**Source material**

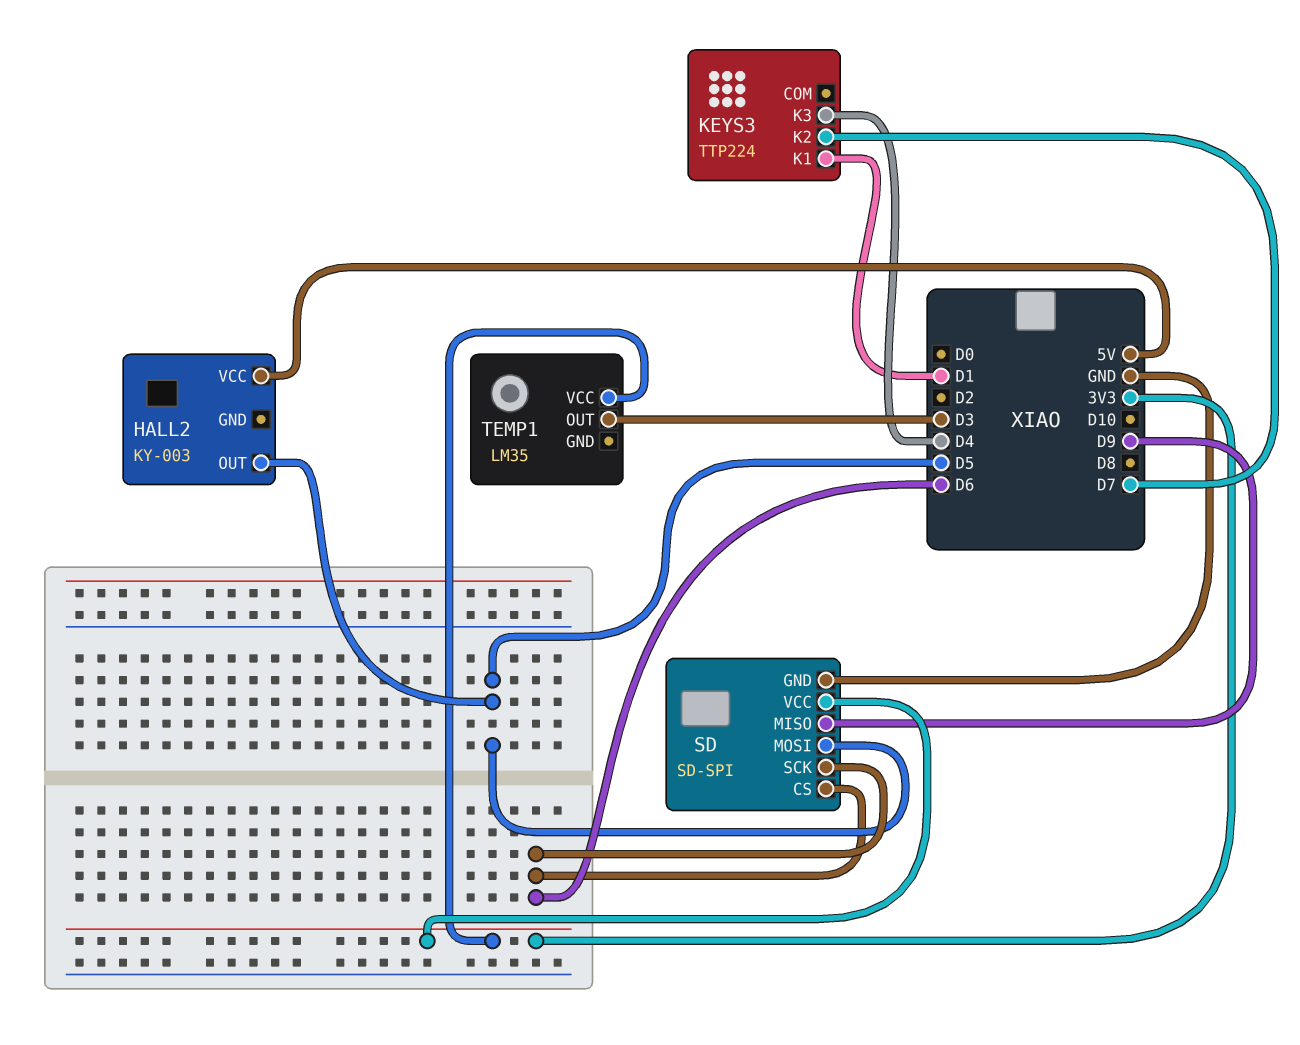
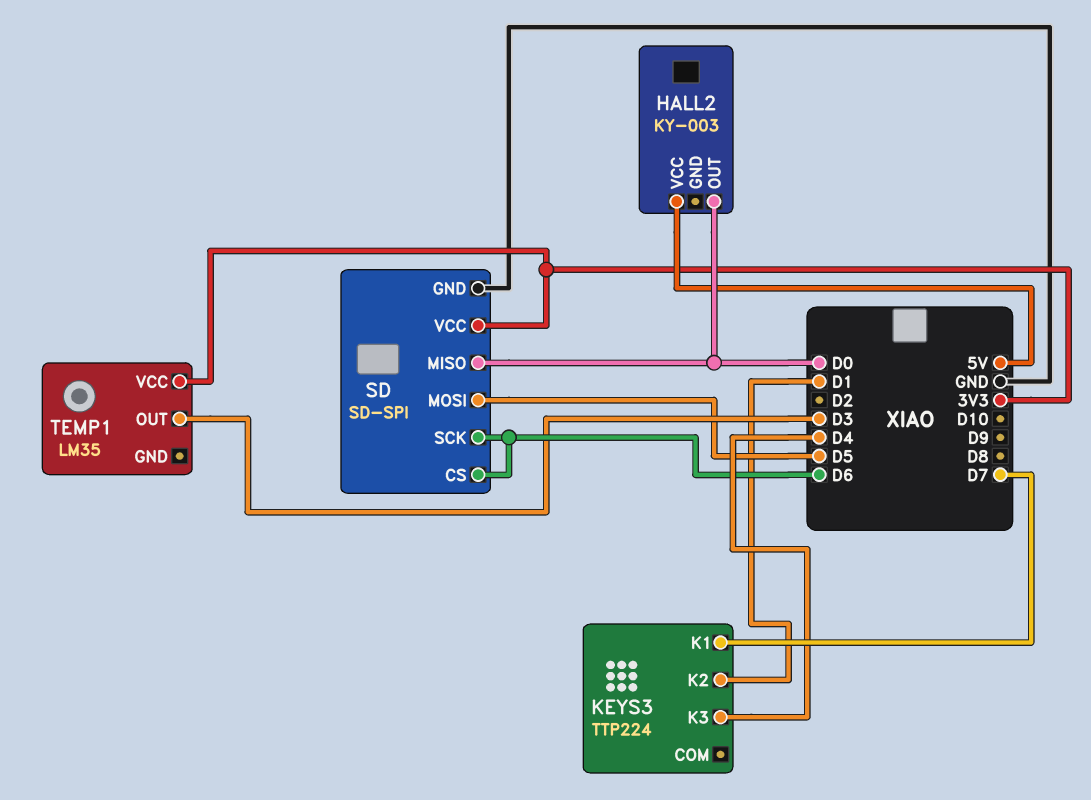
HALL2 pin OUT: D5 -> D0
KEYS3 pin K1: D1 -> D7
KEYS3 pin K2: D7 -> D1
SD pin MISO: D9 -> D0

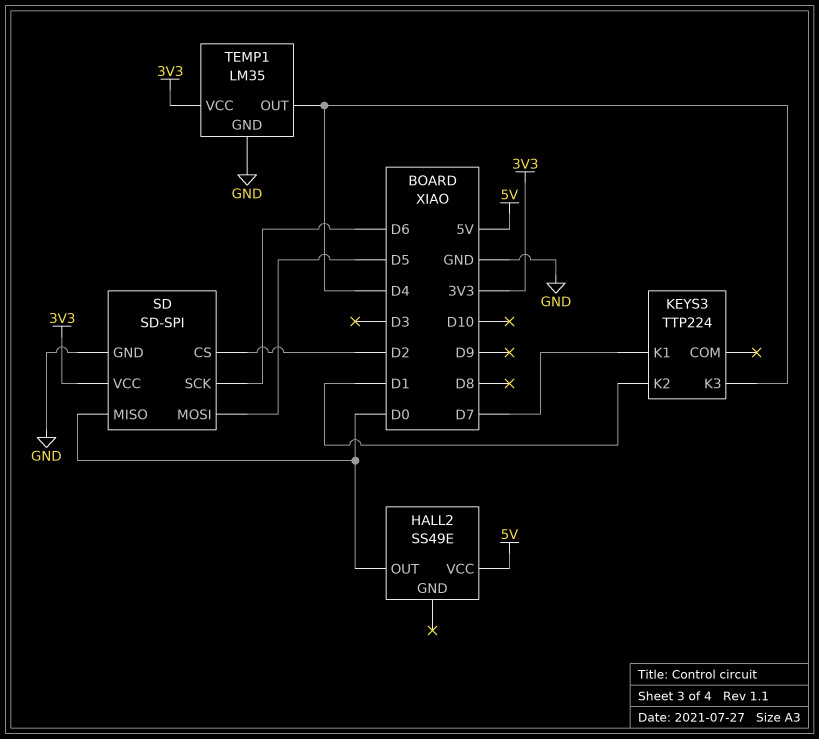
HALL2: KY-003 -> SS49E
SD pin CS: D6 -> D2
TEMP1 pin GND: none -> GND
TEMP1 pin OUT: D3 -> D4

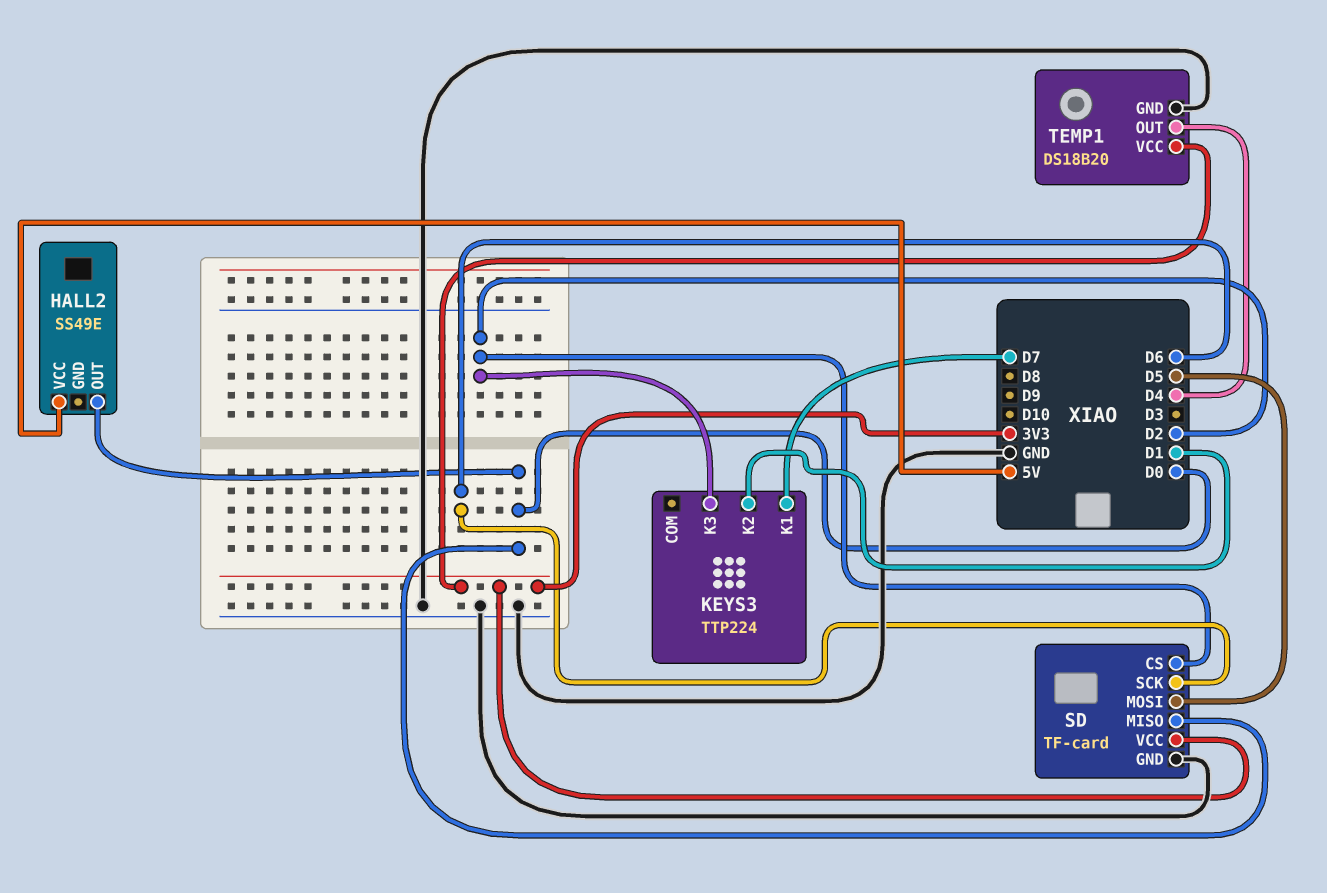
KEYS3 pin K3: D4 -> D2
SD: SD-SPI -> TF-card
TEMP1: LM35 -> DS18B20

**Directions**
Minus its pictures, the full listing should be copied verbatim.

**Solved exercise**
HALL2 pin OUT: D5 -> D0
KEYS3 pin K1: D1 -> D7
KEYS3 pin K2: D7 -> D1
SD pin MISO: D9 -> D0

HALL2: KY-003 -> SS49E
SD pin CS: D6 -> D2
TEMP1 pin GND: none -> GND
TEMP1 pin OUT: D3 -> D4

KEYS3 pin K3: D4 -> D2
SD: SD-SPI -> TF-card
TEMP1: LM35 -> DS18B20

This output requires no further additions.